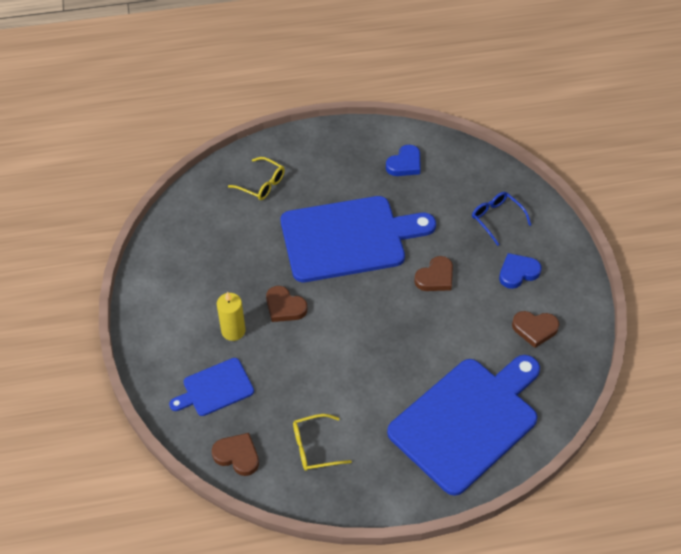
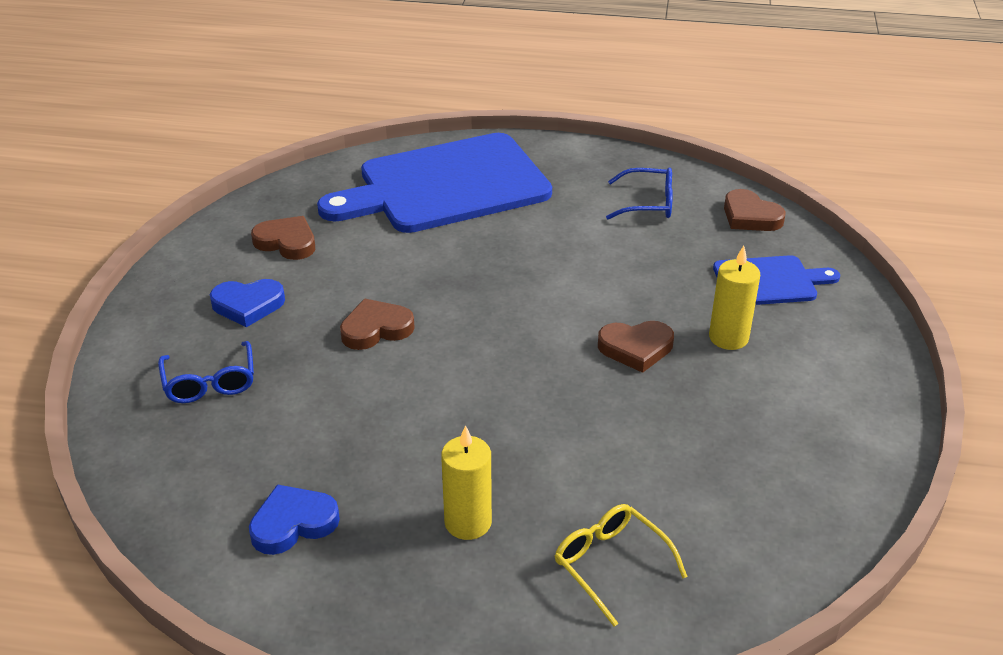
camera: 160 degrees left, 15 degrees down
(284, 307) = (636, 348): brown heart -> brown heart turned 120 degrees clockwise
(314, 447) = (648, 203): yellow glasses -> blue glasses
(330, 185) = (468, 522): none -> yellow candle
(348, 238) = (483, 418): blue cutting board -> none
━━━━━━━━
▶ What is needed: Filter the data above by the word "yellow" and copy every line that matches.

▶ Exercise response:
(314, 447) = (648, 203): yellow glasses -> blue glasses
(330, 185) = (468, 522): none -> yellow candle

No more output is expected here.